* WHAT NEEDS TO BE DONE *
Where the material below has a line containing "(267, 221) = (366, 287): none -> white phone", start repeating exactly, and keep going through the line containing "(564, 150) = (805, 325): none", with no other lines.

* DATA FOR PROCESSING *
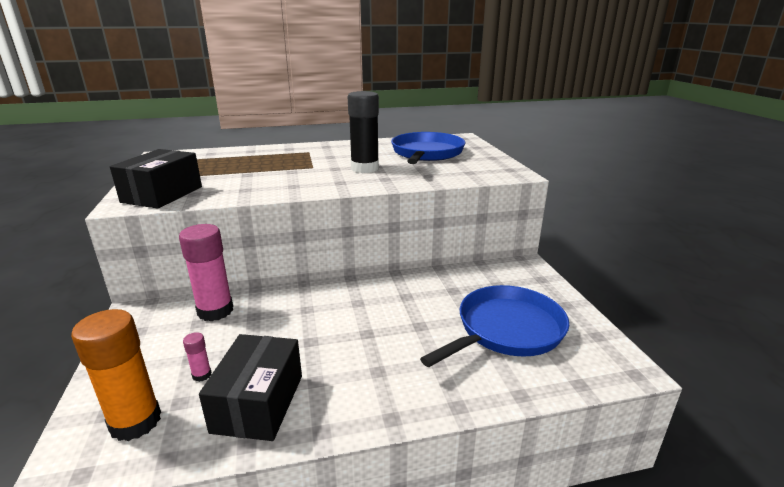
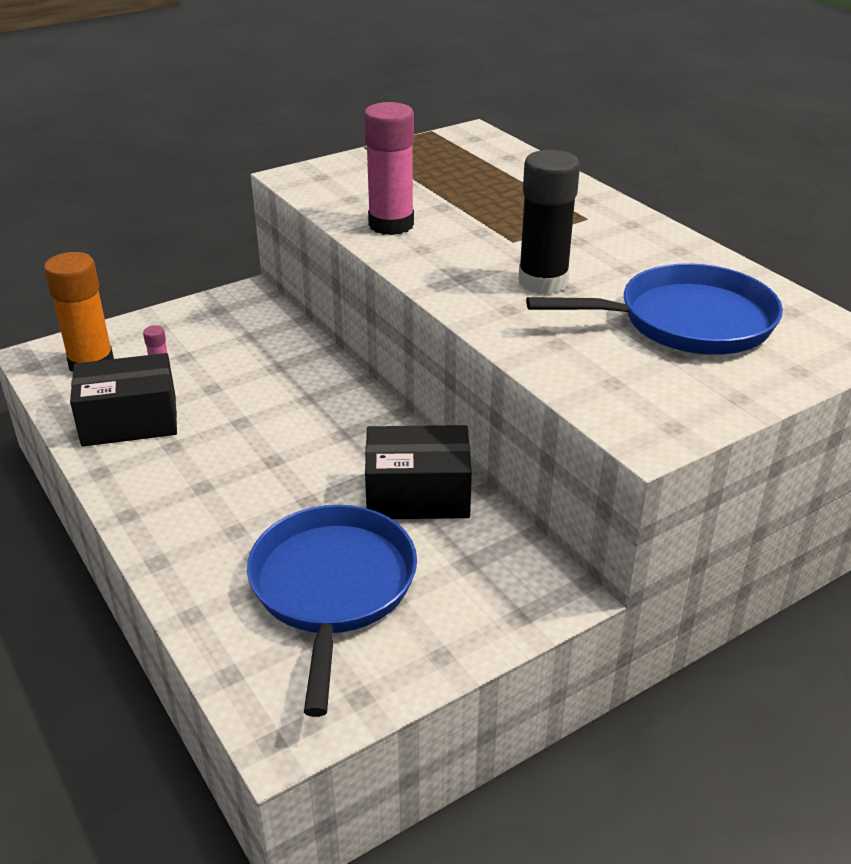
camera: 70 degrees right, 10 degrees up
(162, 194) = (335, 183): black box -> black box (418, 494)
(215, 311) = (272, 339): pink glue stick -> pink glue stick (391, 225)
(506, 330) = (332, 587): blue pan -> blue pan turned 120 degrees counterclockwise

---

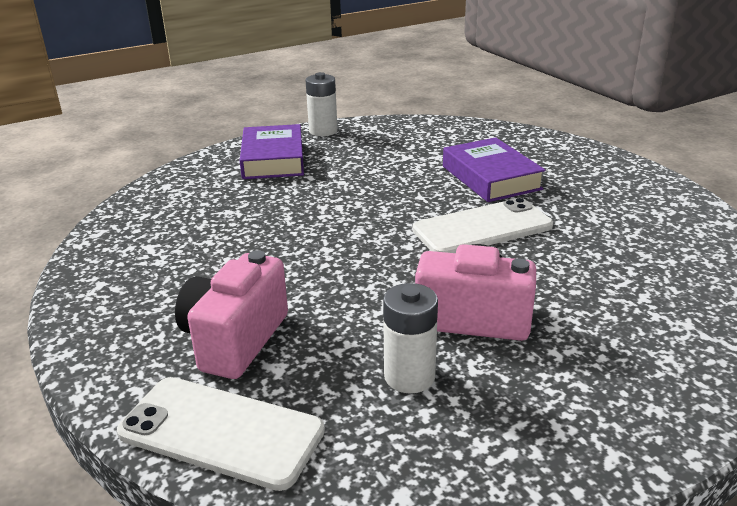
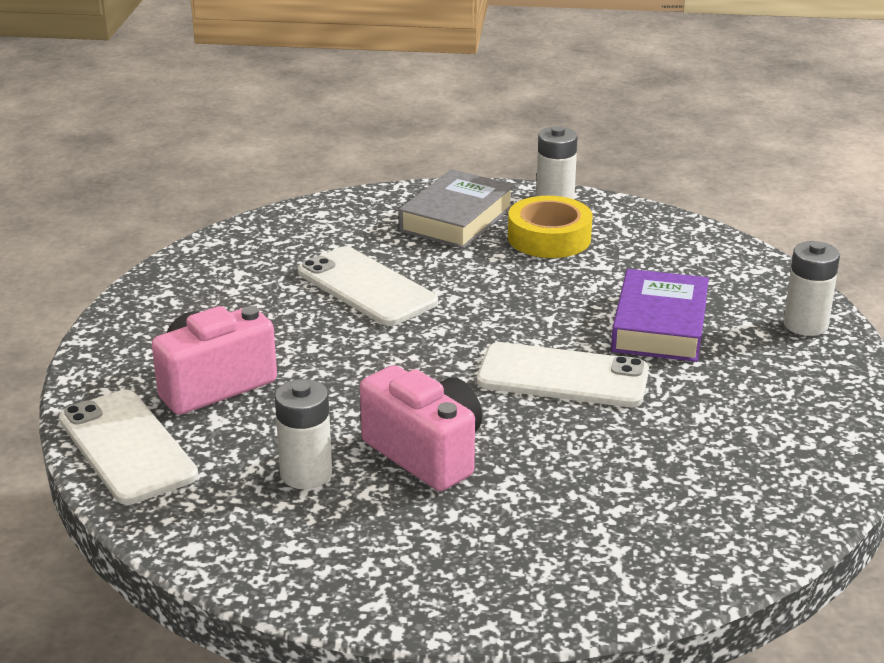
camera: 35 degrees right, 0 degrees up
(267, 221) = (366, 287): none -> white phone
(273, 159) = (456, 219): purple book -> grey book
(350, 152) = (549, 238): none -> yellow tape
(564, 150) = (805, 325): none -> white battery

* TASK RESULT *
(267, 221) = (366, 287): none -> white phone
(273, 159) = (456, 219): purple book -> grey book
(350, 152) = (549, 238): none -> yellow tape
(564, 150) = (805, 325): none -> white battery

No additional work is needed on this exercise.